─── Provided data

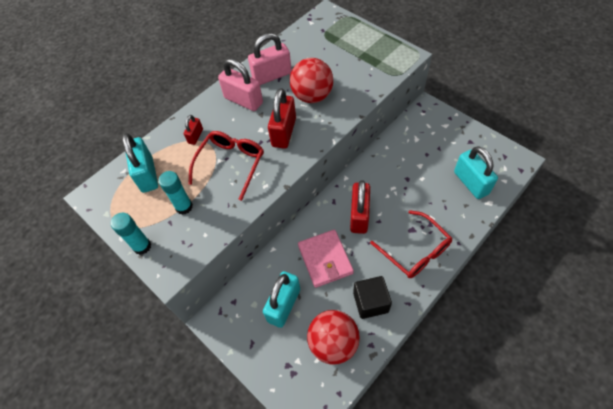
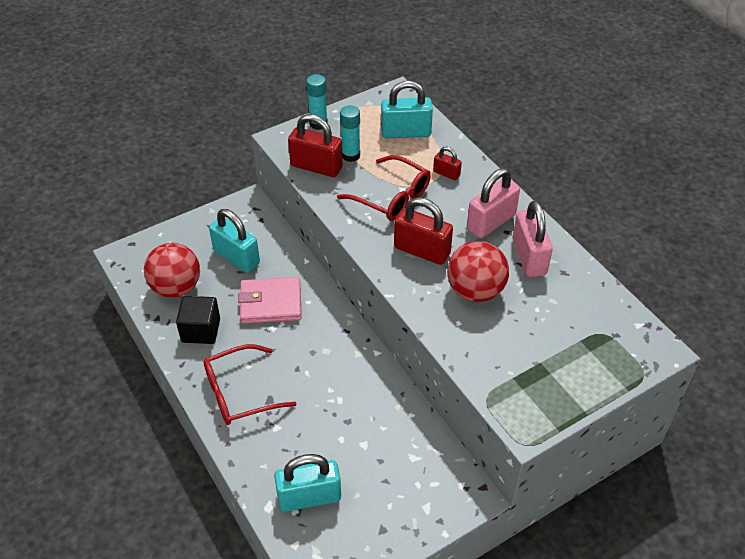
camera: 100 degrees right, 10 degrees down
red padlock [350,180,370,234] -> red padlock moved to [288,114,343,177]

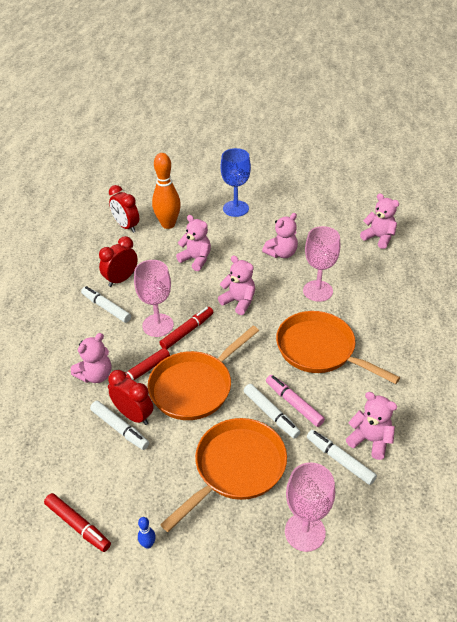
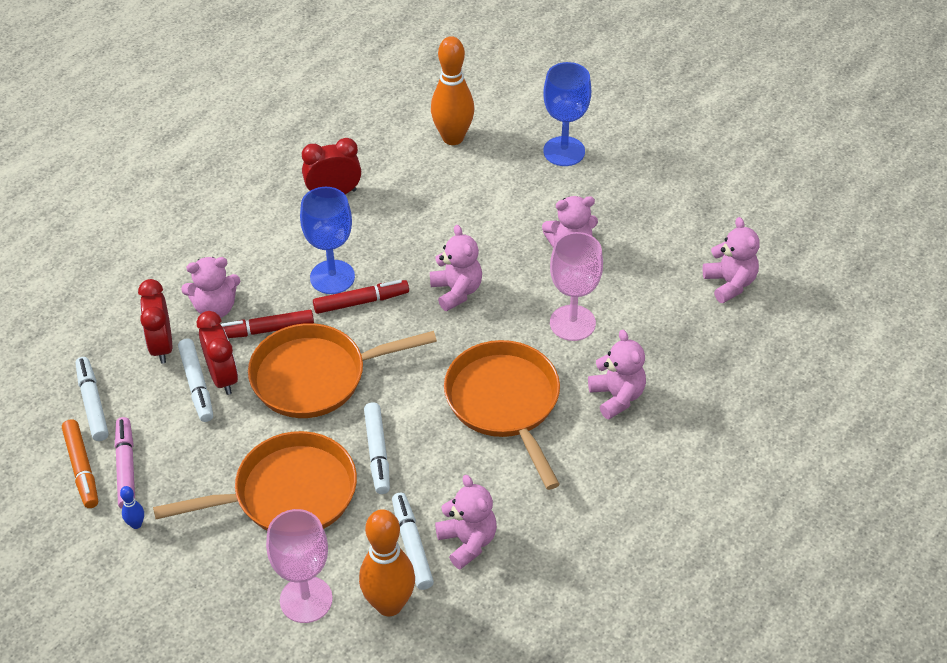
camera: 30 degrees right, 5 degrees up
red marker [44,493,111,552] -> orange marker [62,419,98,508]
white marker [81,286,131,323] -> white marker moved to [75,357,109,441]
red clock [109,185,139,233] -> red clock moved to [138,279,172,364]
pink goblet [134,260,174,337] -> blue goblet [300,187,355,294]
pink teddy bear [176,215,211,271] -> pink teddy bear moved to [588,330,646,419]
pink marker [266,375,325,427] -> pink marker moved to [115,417,135,509]
none -> orange bowling pin [359,509,415,616]

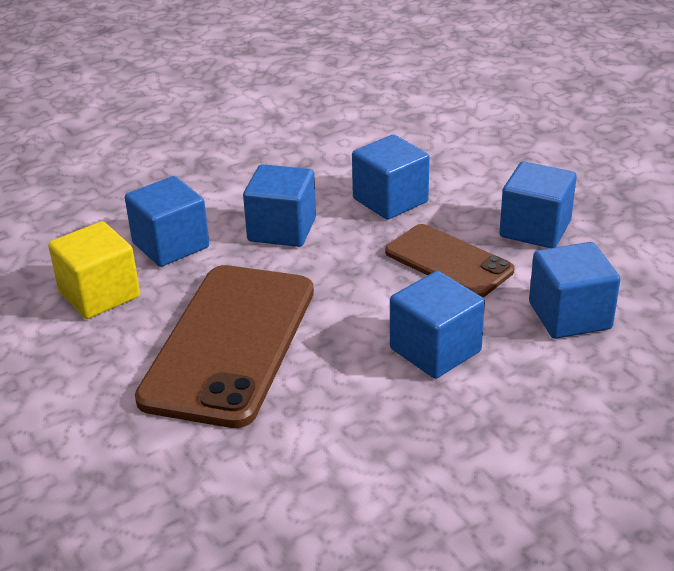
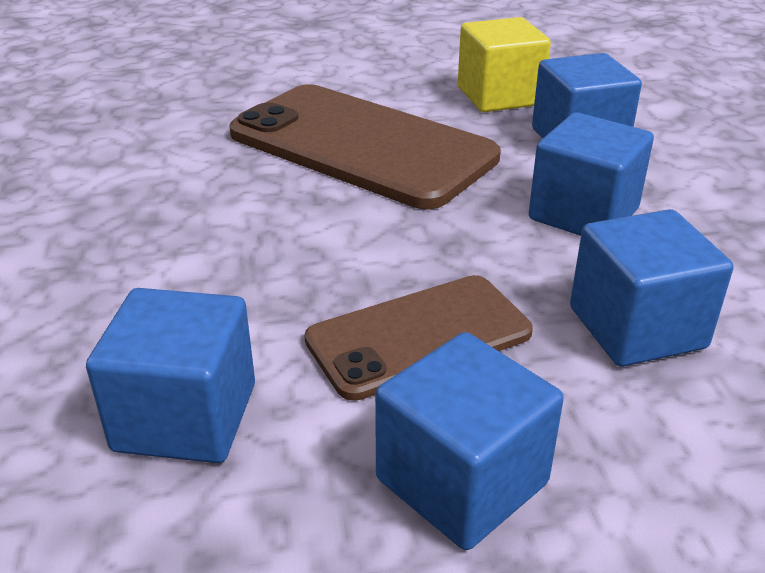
camera: 110 degrees right, 0 degrees up
blue cube [390,271,485,379] -> none

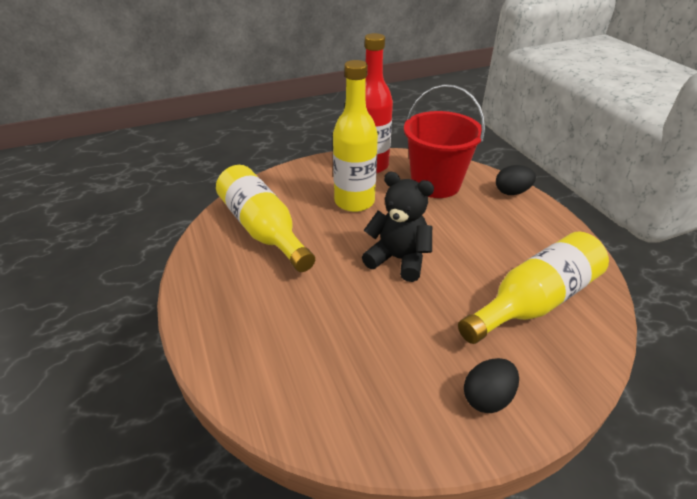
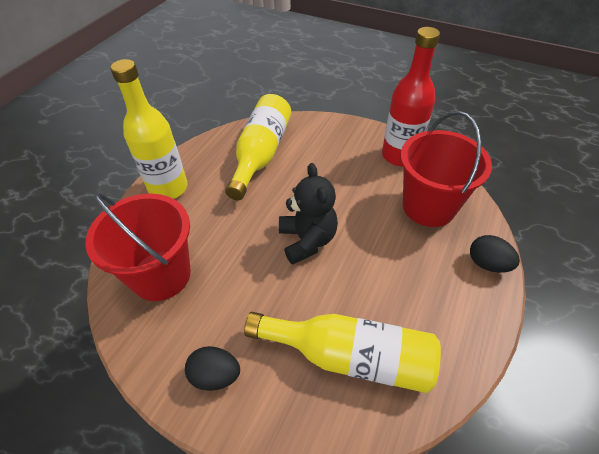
camera: 50 degrees right, 10 degrees up
yellow bottle [333,60,378,212] -> yellow bottle moved to [110,59,188,199]
none -> red bucket [85,193,191,301]

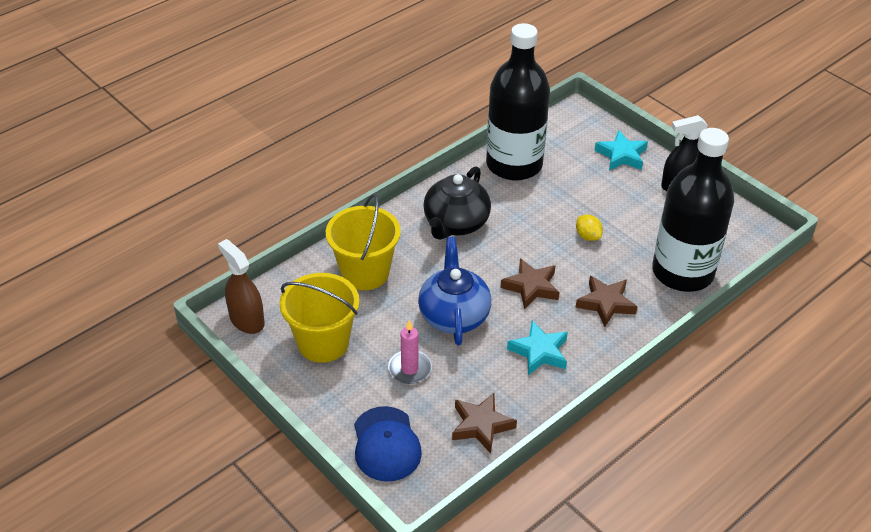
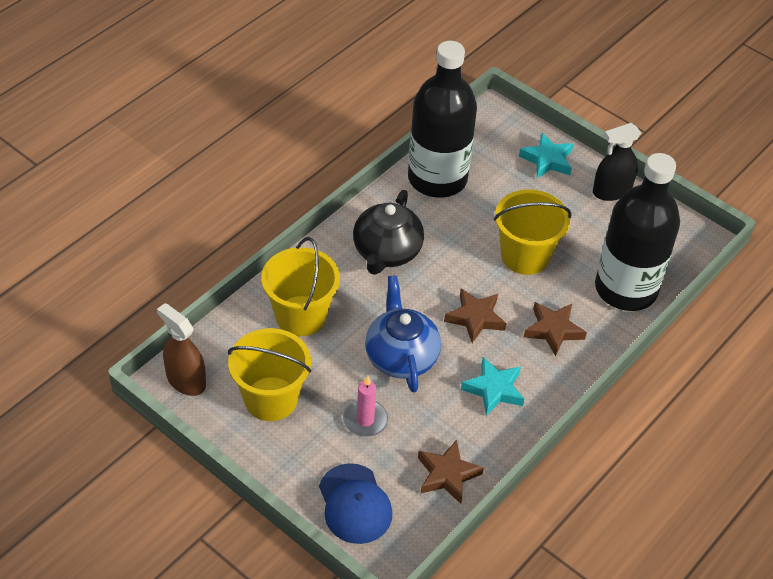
camera: 10 degrees left, 5 degrees up
yellow lemon [576,215,603,241] -> yellow bucket [494,189,572,275]

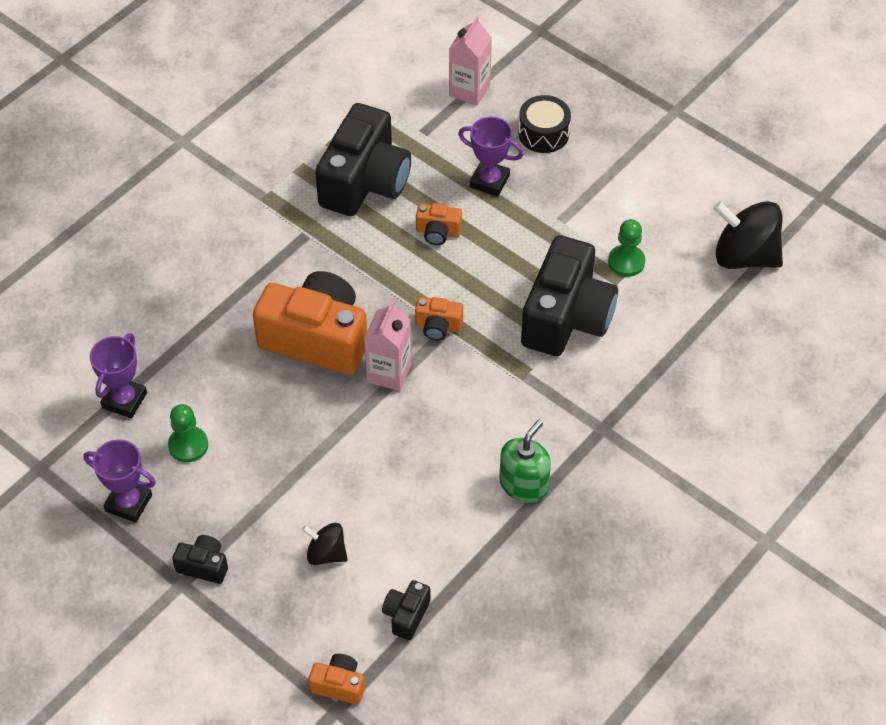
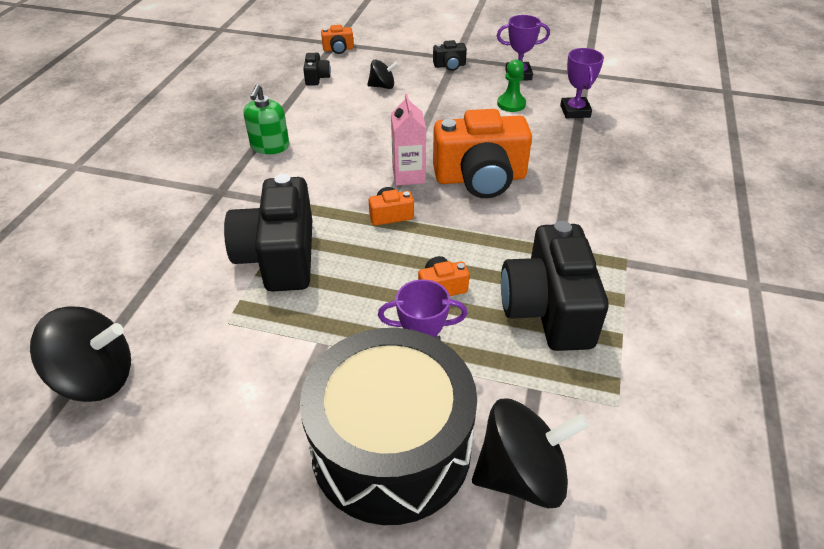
camera: 155 degrees right, 10 degrees down
pink carton [449,17,492,105] -> black spinning top [472,399,589,508]
black drum [519,95,571,153] -> black drum [300,328,477,525], size x2.27
green pawn [608,219,646,277] -> none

──────

Exercise directions >> Set the whole listing down again unchanged, apart from the pictures, which are omitted.

Response to this task >>
camera: 100 degrees right, 10 degrees down
red padlock [350,180,370,234] -> red padlock moved to [288,114,343,177]

camera: 30 degrees right, 5 degrees up
red marker [44,493,111,552] -> orange marker [62,419,98,508]
white marker [81,286,131,323] -> white marker moved to [75,357,109,441]
red clock [109,185,139,233] -> red clock moved to [138,279,172,364]
pink goblet [134,260,174,337] -> blue goblet [300,187,355,294]
pink teddy bear [176,215,211,271] -> pink teddy bear moved to [588,330,646,419]
pink marker [266,375,325,427] -> pink marker moved to [115,417,135,509]
none -> orange bowling pin [359,509,415,616]

camera: 110 degrees right, 0 degrees up
blue cube [390,271,485,379] -> none

camera: 50 degrees right, 10 degrees up
yellow bottle [333,60,378,212] -> yellow bottle moved to [110,59,188,199]
none -> red bucket [85,193,191,301]

camera: 10 degrees left, 5 degrees up
yellow lemon [576,215,603,241] -> yellow bucket [494,189,572,275]

camera: 155 degrees right, 10 degrees down
pink carton [449,17,492,105] -> black spinning top [472,399,589,508]
black drum [519,95,571,153] -> black drum [300,328,477,525], size x2.27
green pawn [608,219,646,277] -> none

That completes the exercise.